=== Begin Enclosure ===
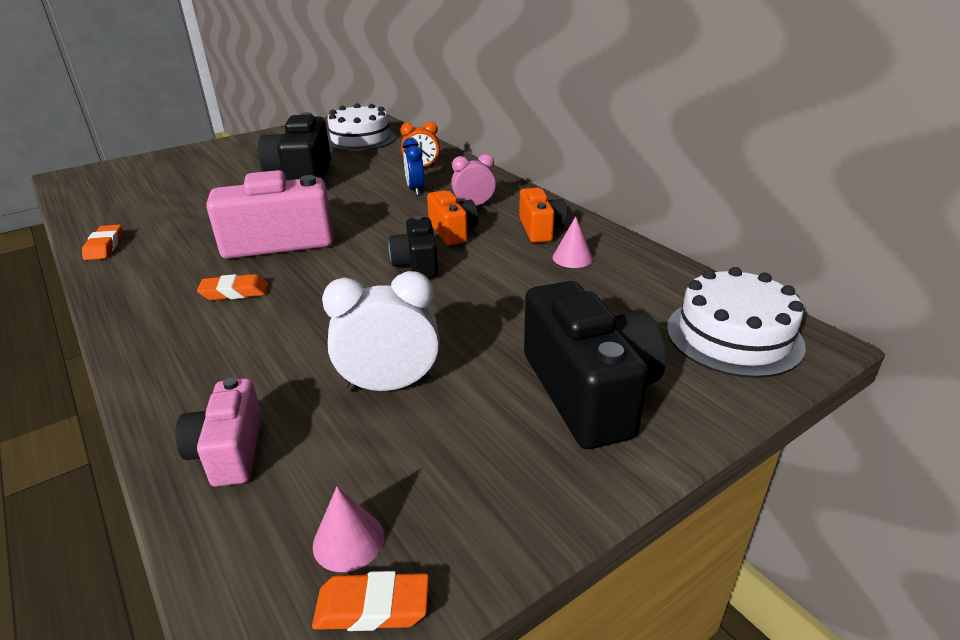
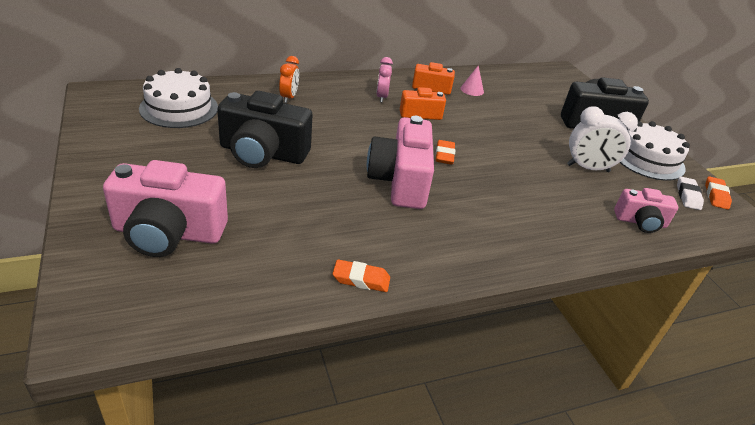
camera: 80 degrees left, 5 degrees up
orange eraser [197,274,268,300] -> orange eraser moved to [436,140,455,164]
pink cone [313,487,384,572] -> white eraser [677,176,704,210]
white clock [322,271,440,392] -> white clock turned 90 degrees counterclockwise [567,106,638,172]
black camera [388,215,438,279] -> none
blue clock [403,138,424,196] -> none
white cake [667,267,806,378] -> white cake moved to [619,121,690,181]
none -> pink camera [103,160,228,257]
=== End Enclosure ===
What must be transcribed is the run of lines from the one containing "orange eraser [197,274,268,300]" to the last line of the data above, inclusive, and only that.

orange eraser [197,274,268,300] -> orange eraser moved to [436,140,455,164]
pink cone [313,487,384,572] -> white eraser [677,176,704,210]
white clock [322,271,440,392] -> white clock turned 90 degrees counterclockwise [567,106,638,172]
black camera [388,215,438,279] -> none
blue clock [403,138,424,196] -> none
white cake [667,267,806,378] -> white cake moved to [619,121,690,181]
none -> pink camera [103,160,228,257]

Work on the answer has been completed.